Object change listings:
# # # # #

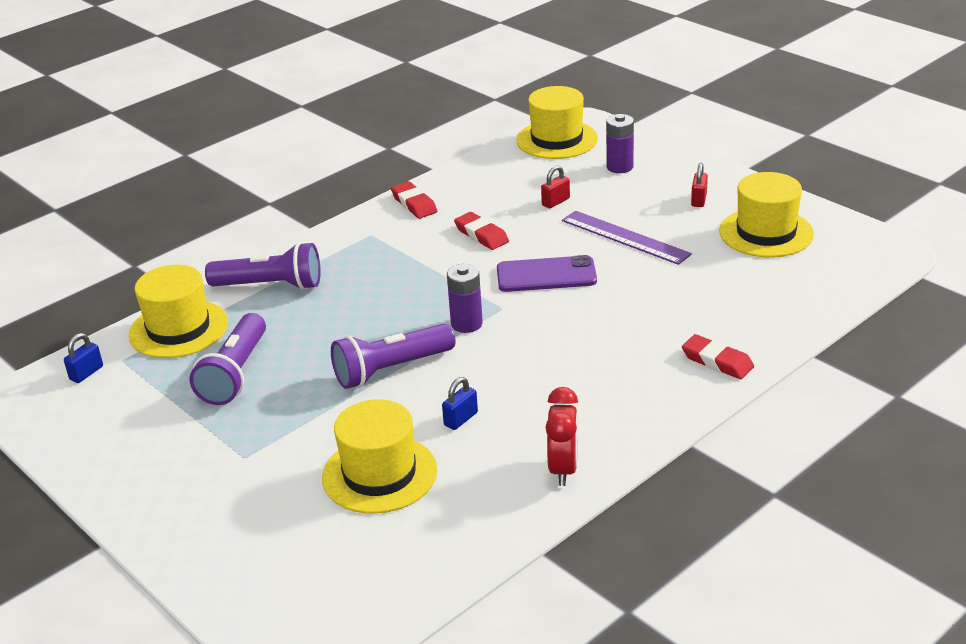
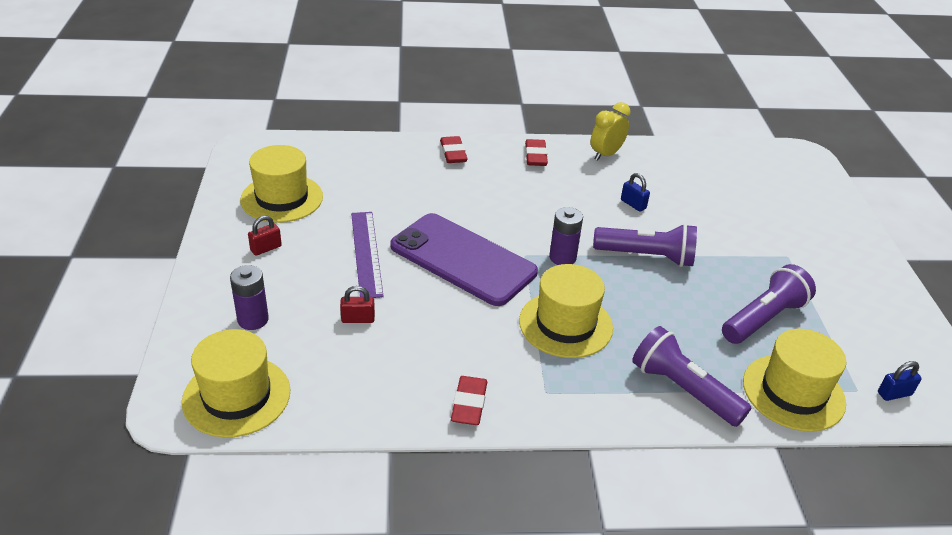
camera: 145 degrees left, 5 degrees up
yellow hat [322,399,437,514] -> yellow hat moved to [519,264,613,358]
blue padlock [442,377,478,430] -> blue padlock turned 60 degrees clockwise [621,173,650,212]
red eraser [454,212,509,250] -> red eraser moved to [525,139,548,166]
purple phone [497,255,597,292] -> purple phone [390,213,538,306], size x1.60
red clock [545,387,578,486] -> yellow clock [590,102,631,161]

# # # # #

■ **Assigned task**:
Without including the pictures, reproduce all entries exactly.

■ **Output of the task**:
camera: 145 degrees left, 5 degrees up
yellow hat [322,399,437,514] -> yellow hat moved to [519,264,613,358]
blue padlock [442,377,478,430] -> blue padlock turned 60 degrees clockwise [621,173,650,212]
red eraser [454,212,509,250] -> red eraser moved to [525,139,548,166]
purple phone [497,255,597,292] -> purple phone [390,213,538,306], size x1.60
red clock [545,387,578,486] -> yellow clock [590,102,631,161]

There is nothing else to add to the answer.